### WORK ORDER:
For the records that follow, give the number of lines in which the word "brick" occurs, with nothing added.

[Data excerpts]
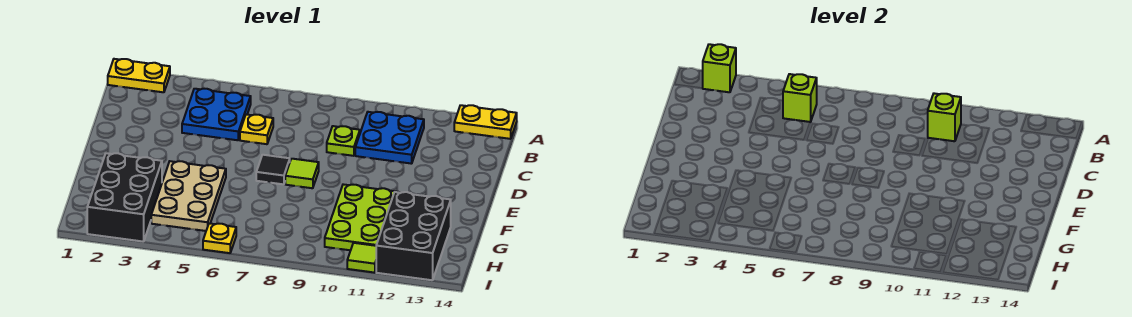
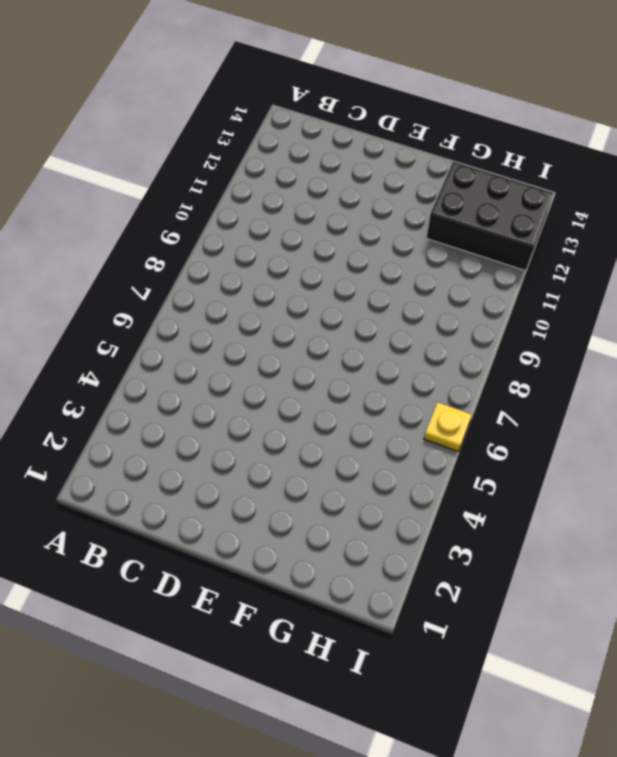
none -> yellow plate A1:A2 level 1
none -> yellow plate A13:A14 level 1
none -> blue plate B4:C5 level 1

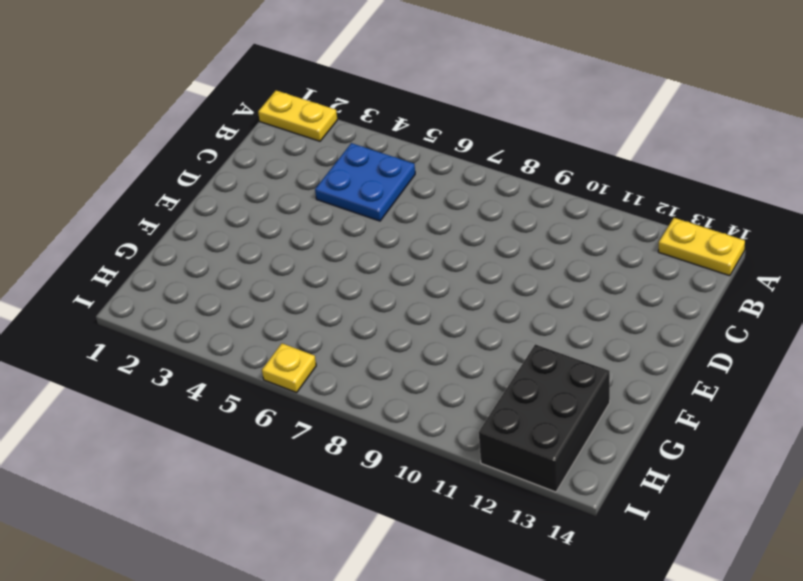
none -> blue plate B10:C11 level 1
none -> yellow plate C6 level 1
none -> lime plate C9 level 1

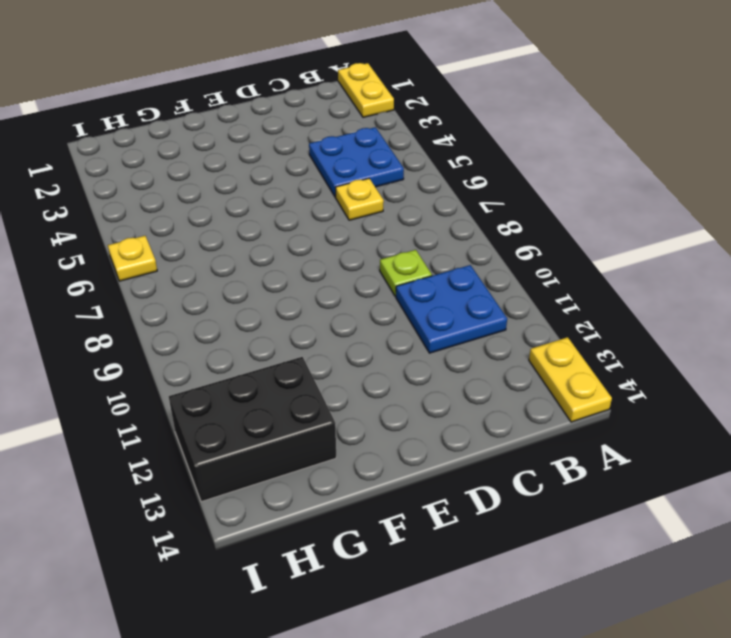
none -> black tile E7 level 1
none -> lime tile E8 level 1
none -> tan plate F4:H5 level 1

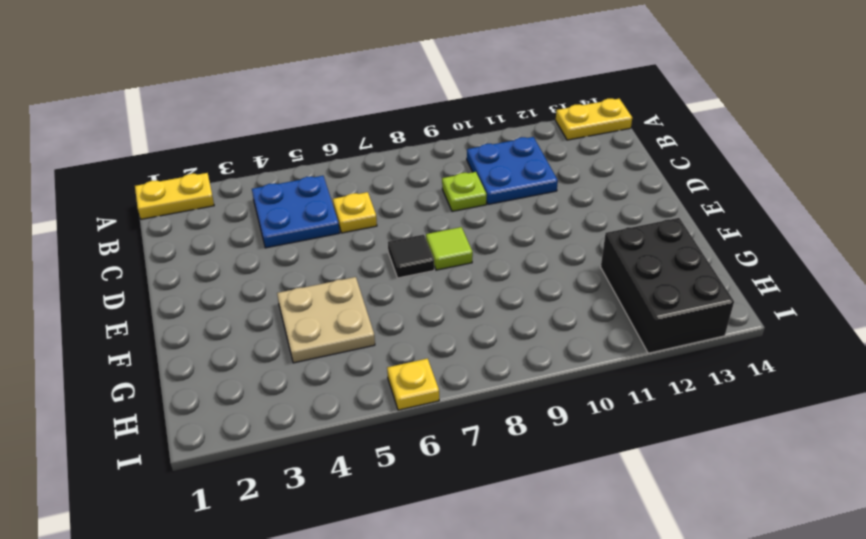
tan plate F4:G5 level 1 -> tan plate F4:H5 level 1
none -> lime plate F10:H11 level 1
none -> black brick G2:I3 level 1
none -> lime tile I11 level 1

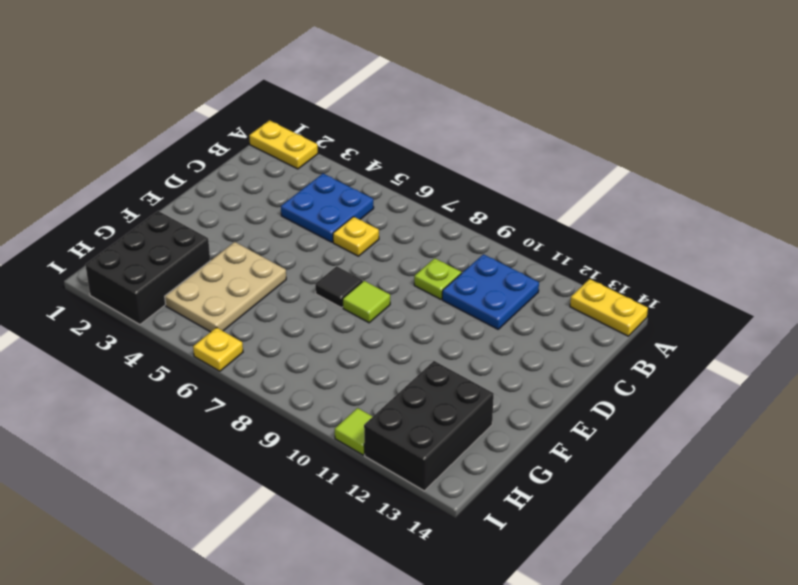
none -> lime plate F10:H11 level 1
none -> lime brick A2 level 2
none -> lime brick B5 level 2

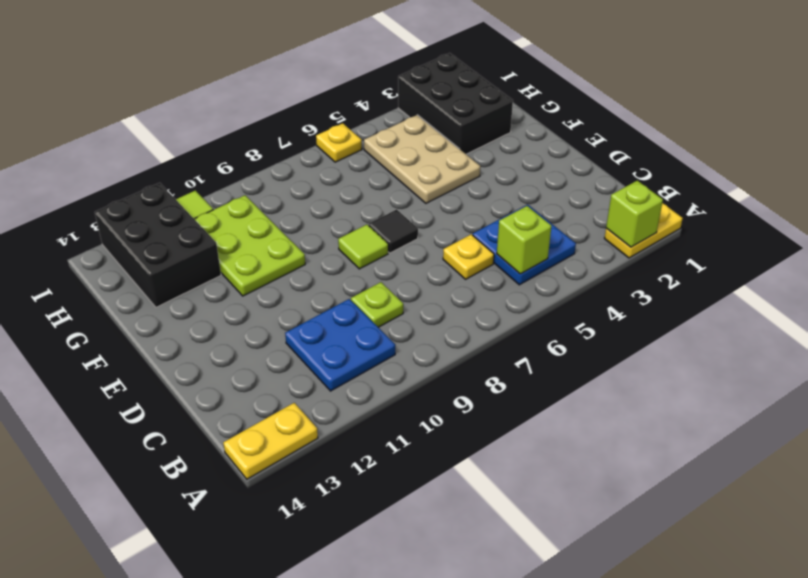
none -> lime brick B10 level 2

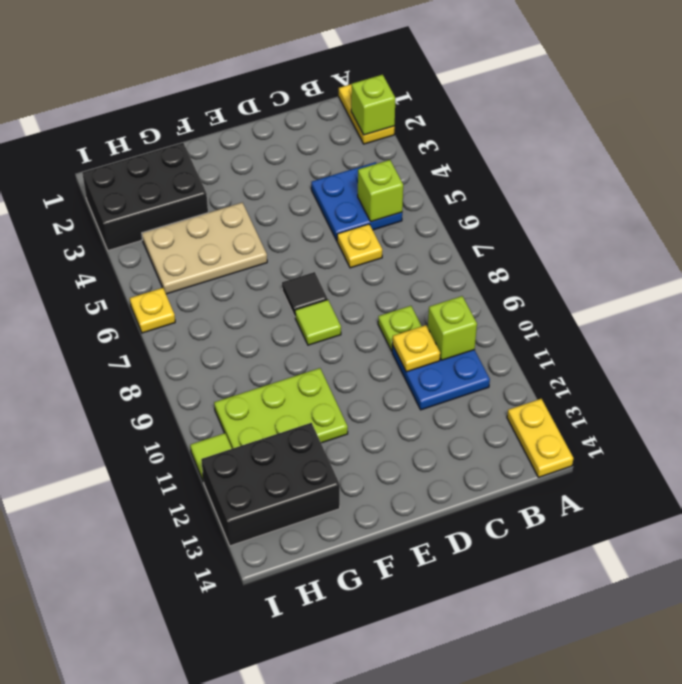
yellow plate C10 level 2 -> none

### ANSWER BOX:
4